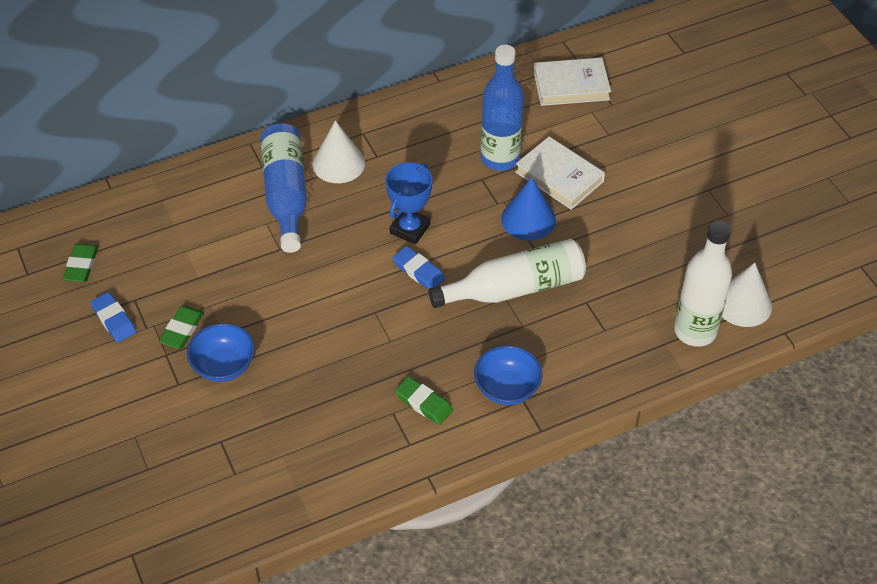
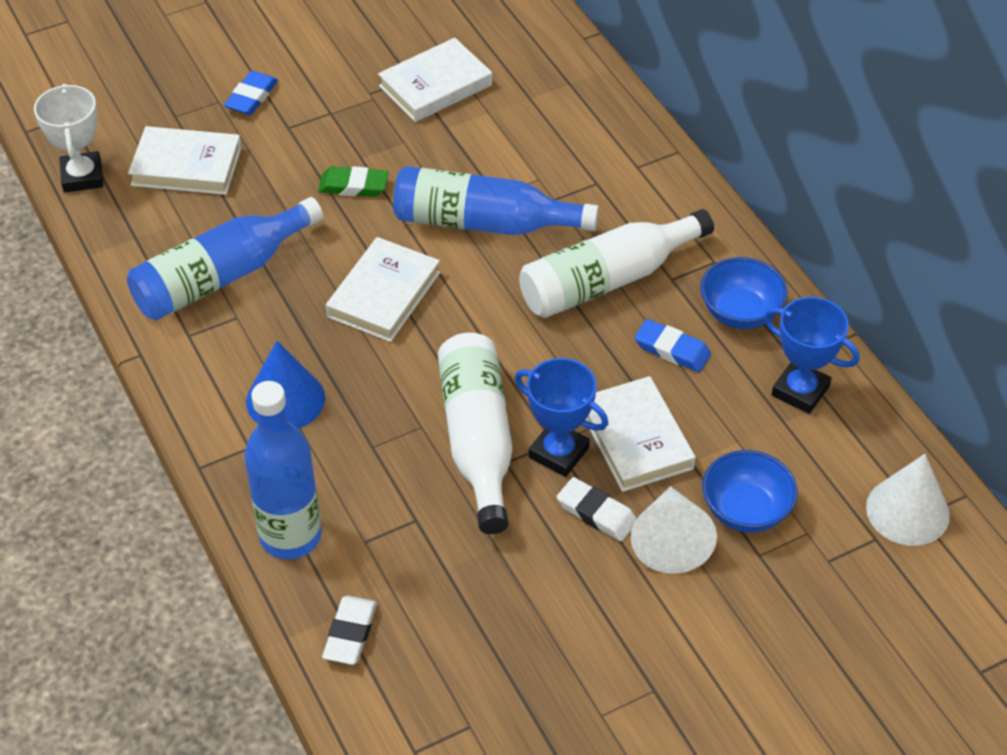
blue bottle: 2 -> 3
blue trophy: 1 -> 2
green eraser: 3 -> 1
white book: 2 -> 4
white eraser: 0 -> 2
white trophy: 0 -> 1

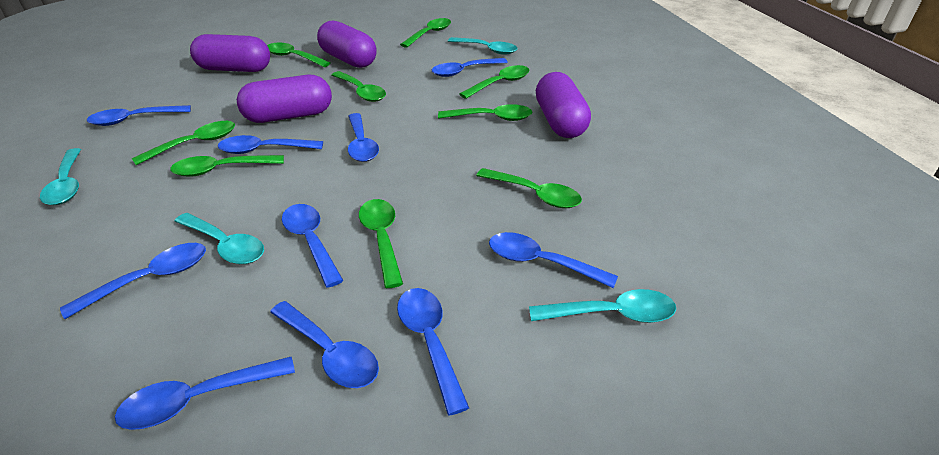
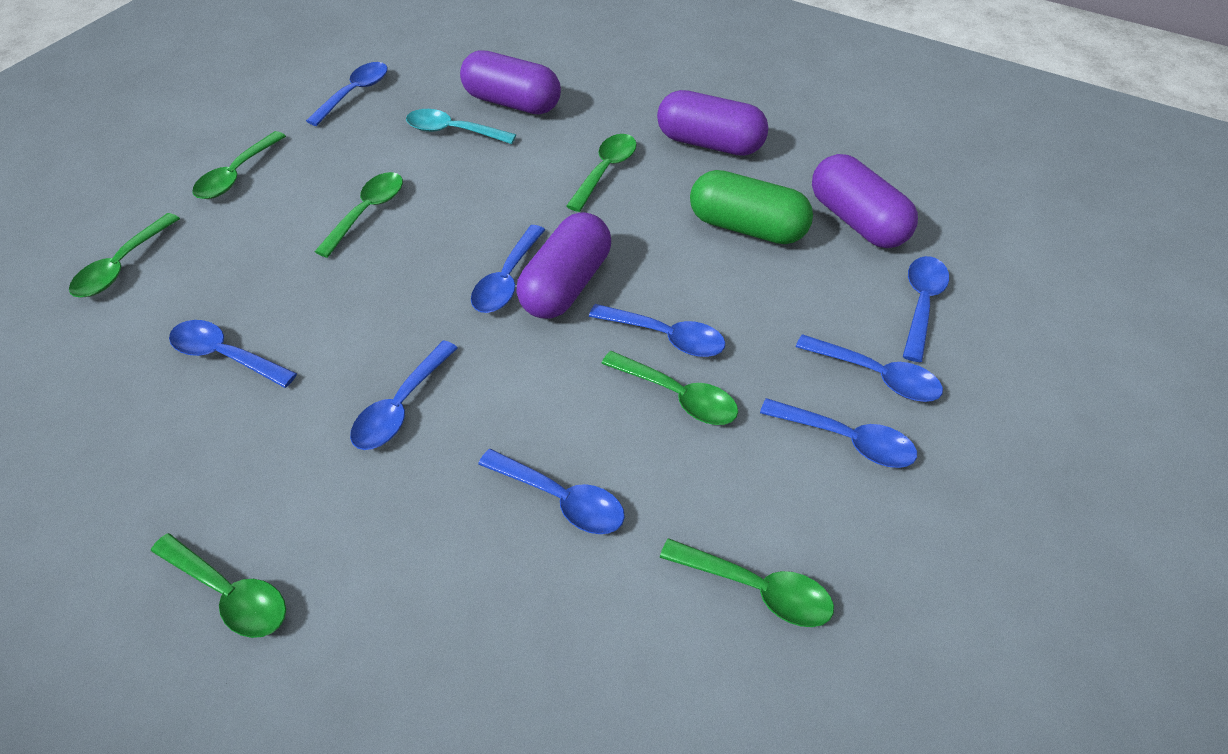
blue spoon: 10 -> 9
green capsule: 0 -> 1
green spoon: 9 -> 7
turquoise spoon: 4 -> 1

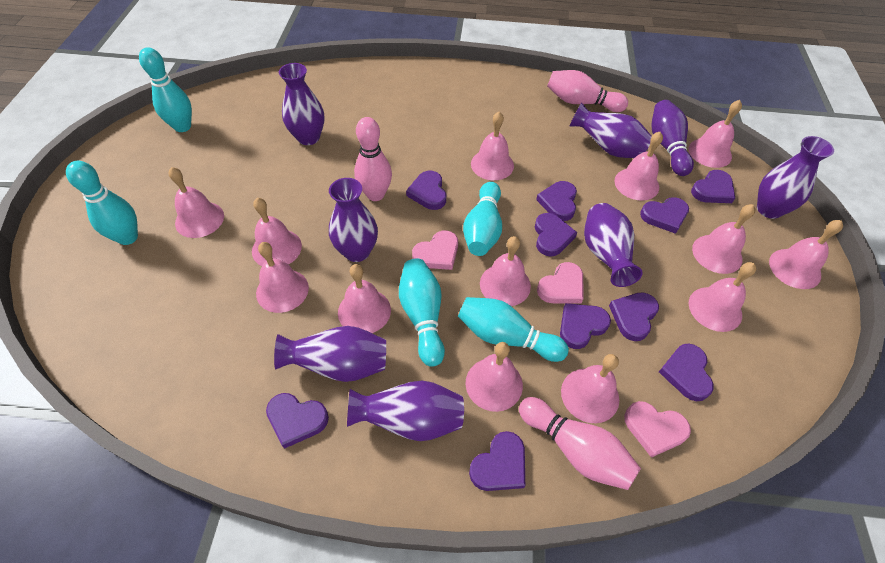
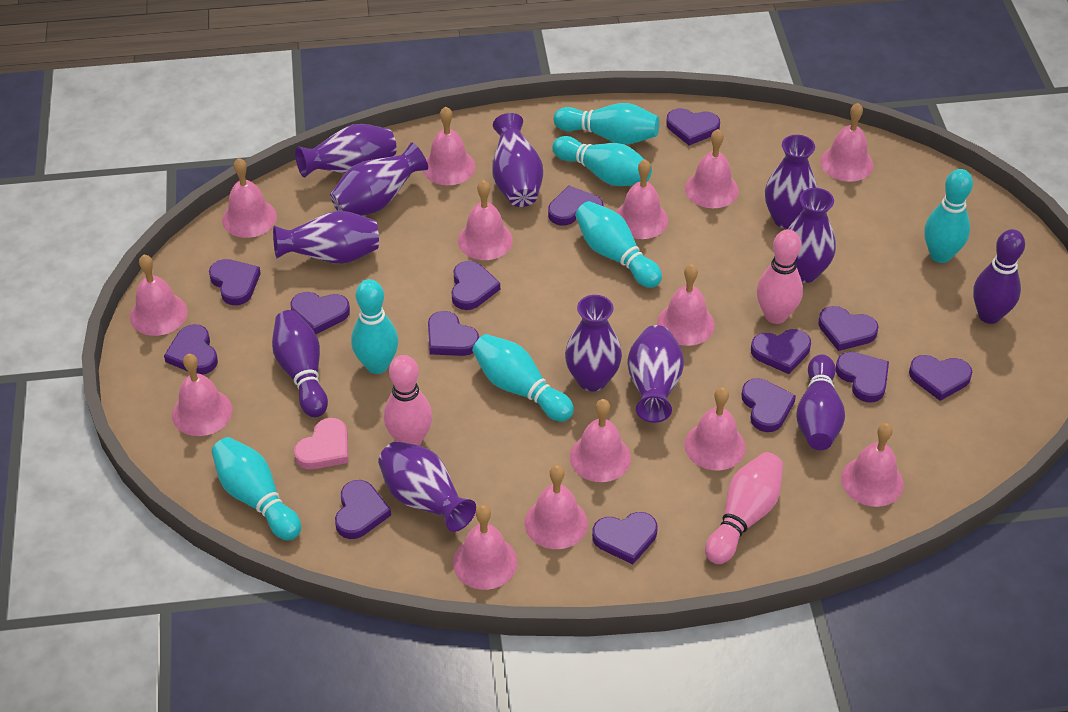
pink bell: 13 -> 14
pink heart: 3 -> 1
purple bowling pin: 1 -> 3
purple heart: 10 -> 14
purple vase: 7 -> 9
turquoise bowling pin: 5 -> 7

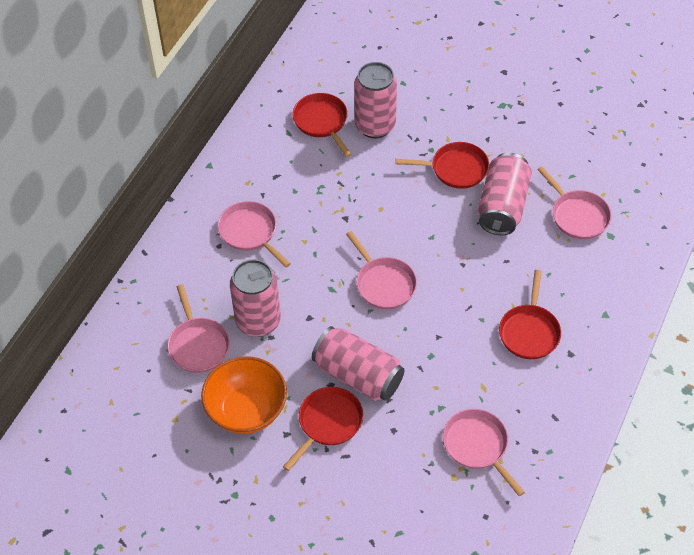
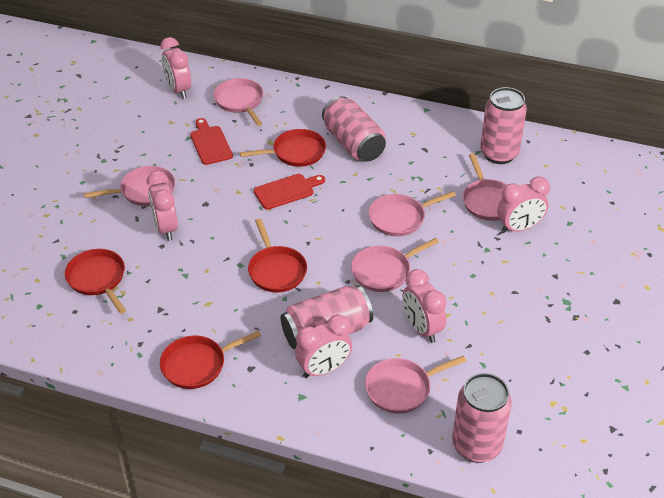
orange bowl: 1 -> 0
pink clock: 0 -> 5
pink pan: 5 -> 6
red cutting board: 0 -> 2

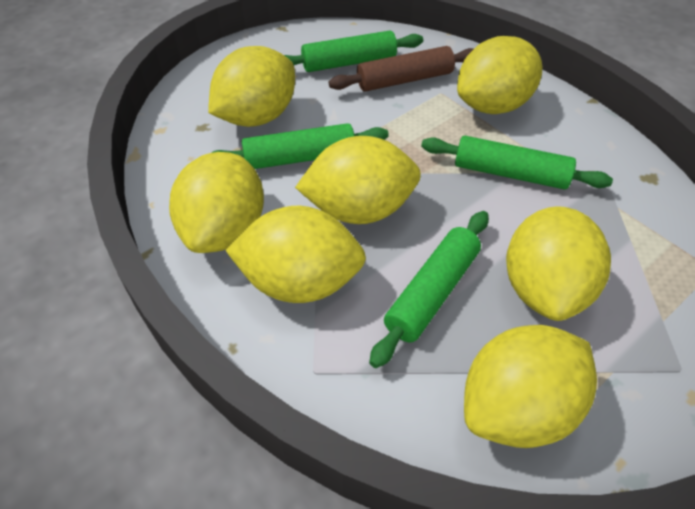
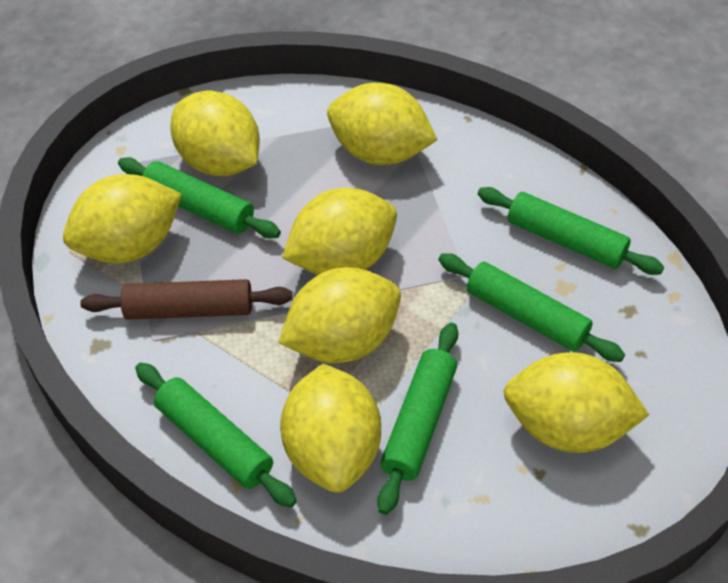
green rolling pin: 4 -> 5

------------------------------------------------

- **What to work on**: Output the records above exactly; leave out the pictures.

- **Written solution**:
blue bottle: 2 -> 3
blue trophy: 1 -> 2
green eraser: 3 -> 1
white book: 2 -> 4
white eraser: 0 -> 2
white trophy: 0 -> 1

blue spoon: 10 -> 9
green capsule: 0 -> 1
green spoon: 9 -> 7
turquoise spoon: 4 -> 1

pink bell: 13 -> 14
pink heart: 3 -> 1
purple bowling pin: 1 -> 3
purple heart: 10 -> 14
purple vase: 7 -> 9
turquoise bowling pin: 5 -> 7

orange bowl: 1 -> 0
pink clock: 0 -> 5
pink pan: 5 -> 6
red cutting board: 0 -> 2

green rolling pin: 4 -> 5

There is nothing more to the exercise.